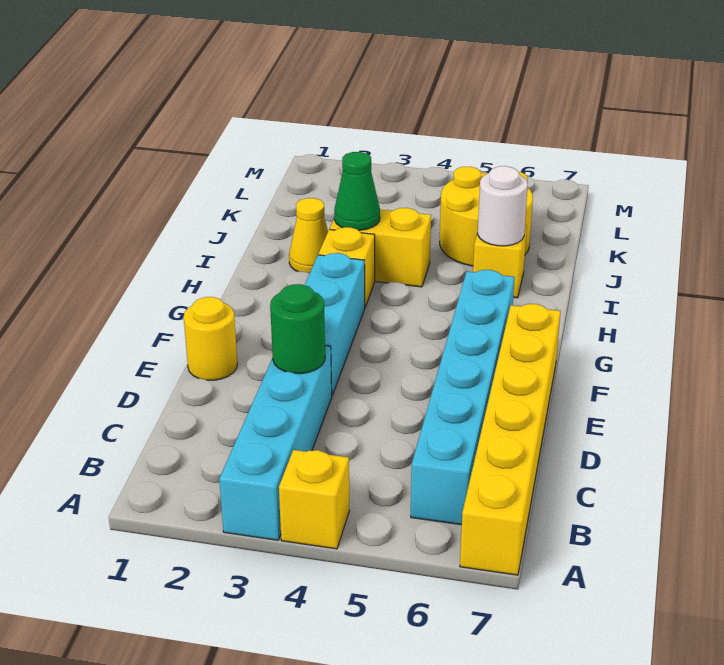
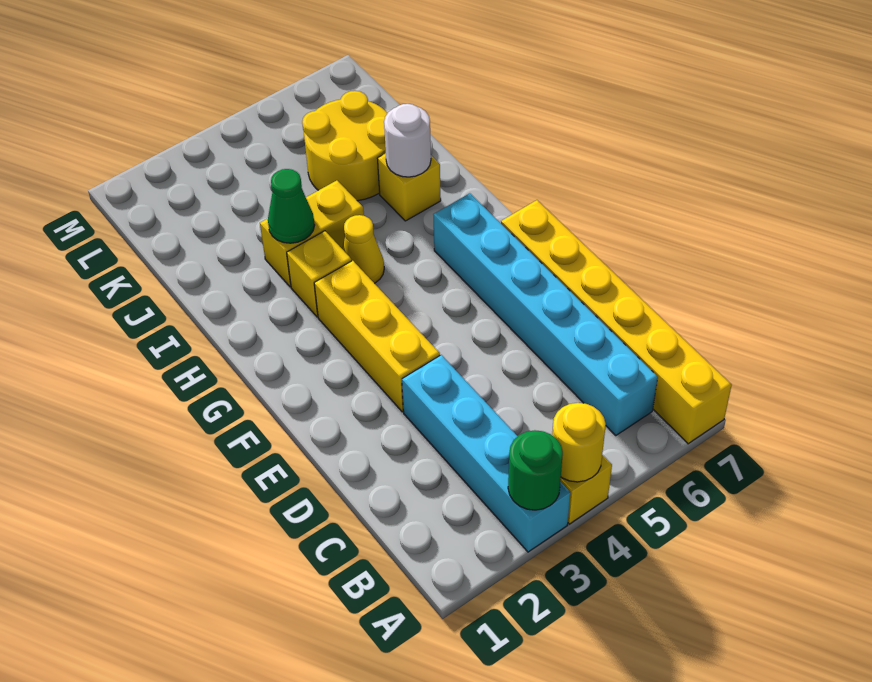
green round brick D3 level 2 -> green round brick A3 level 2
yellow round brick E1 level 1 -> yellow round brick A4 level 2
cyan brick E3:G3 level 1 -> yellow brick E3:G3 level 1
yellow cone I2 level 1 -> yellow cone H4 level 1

---

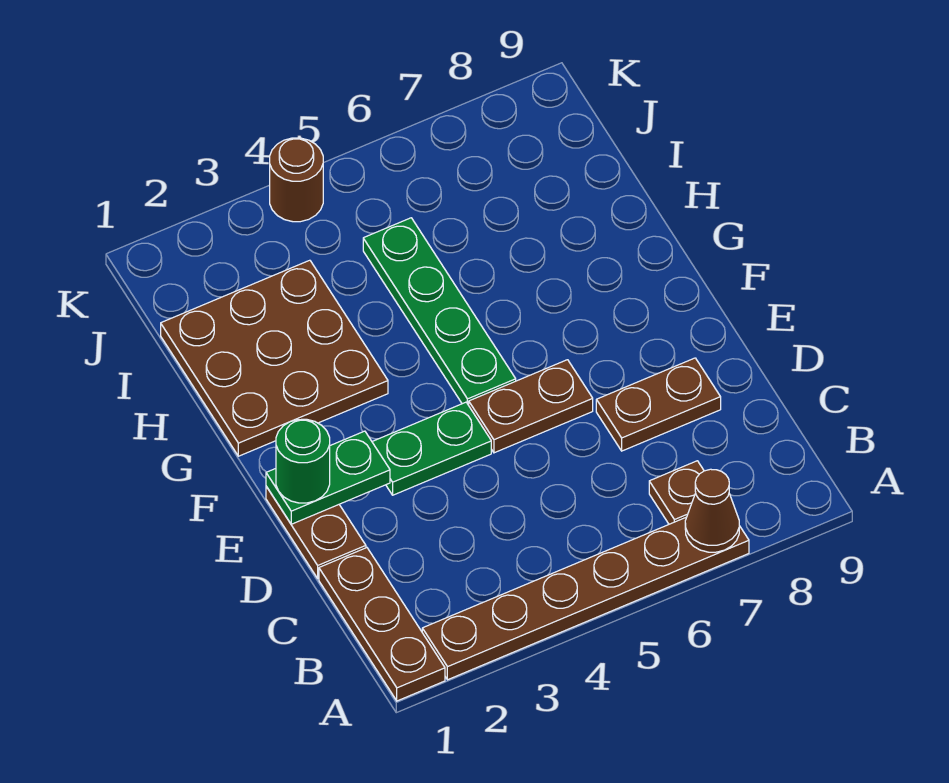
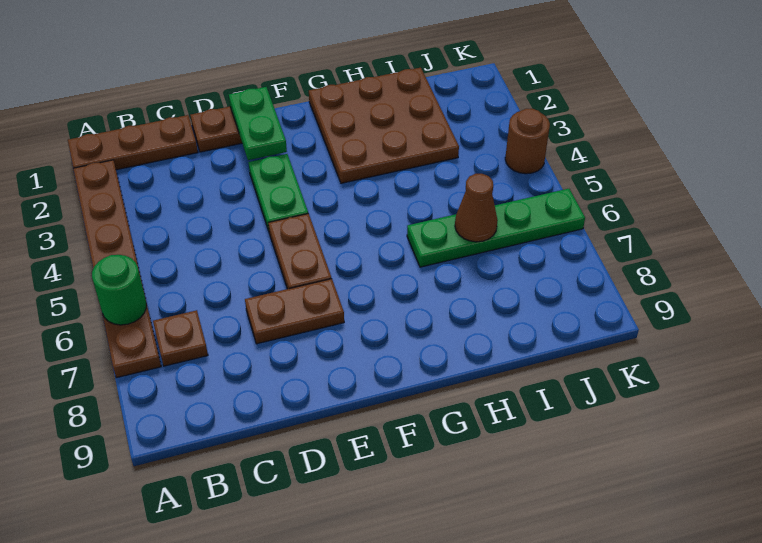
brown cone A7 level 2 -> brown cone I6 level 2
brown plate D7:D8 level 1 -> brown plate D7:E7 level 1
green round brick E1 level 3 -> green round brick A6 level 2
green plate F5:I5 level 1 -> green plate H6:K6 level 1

...

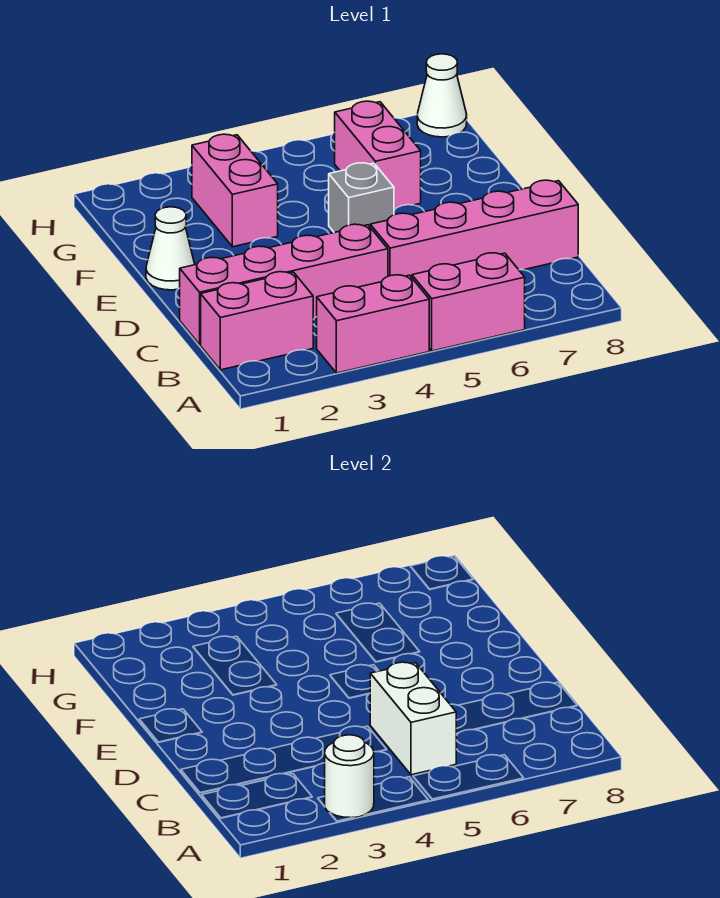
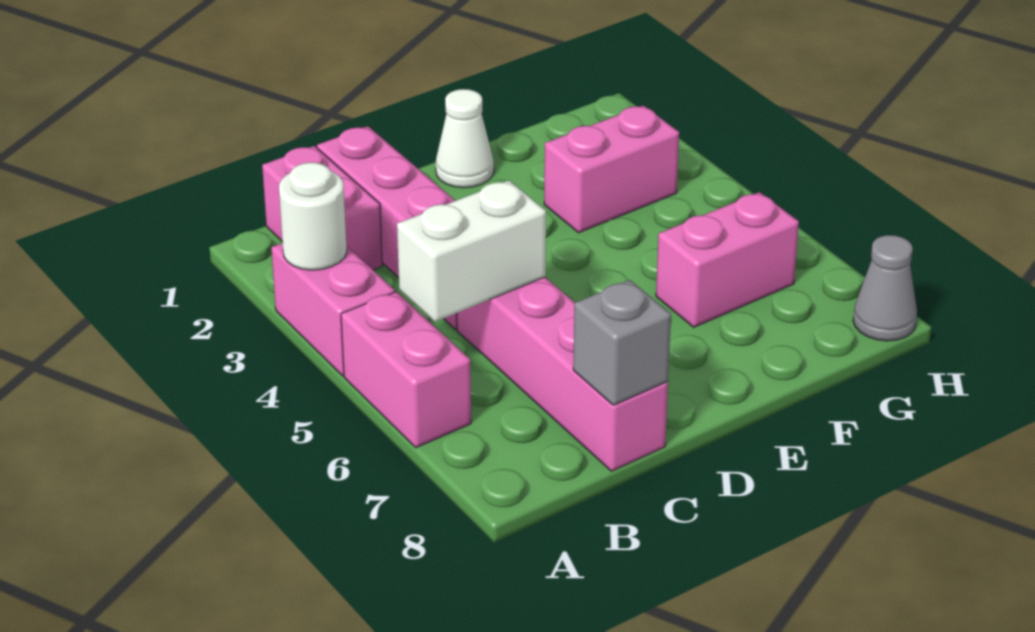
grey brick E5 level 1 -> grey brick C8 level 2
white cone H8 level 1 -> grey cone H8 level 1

ABOUT THIS EXERCISE:
Taking the line with "brown plate D7:D8" as the first and the line with "green plate F5:I5" as the last, retype that stretch of the data above exactly, with no other lines.

THE COMPLETED TASK:
brown plate D7:D8 level 1 -> brown plate D7:E7 level 1
green round brick E1 level 3 -> green round brick A6 level 2
green plate F5:I5 level 1 -> green plate H6:K6 level 1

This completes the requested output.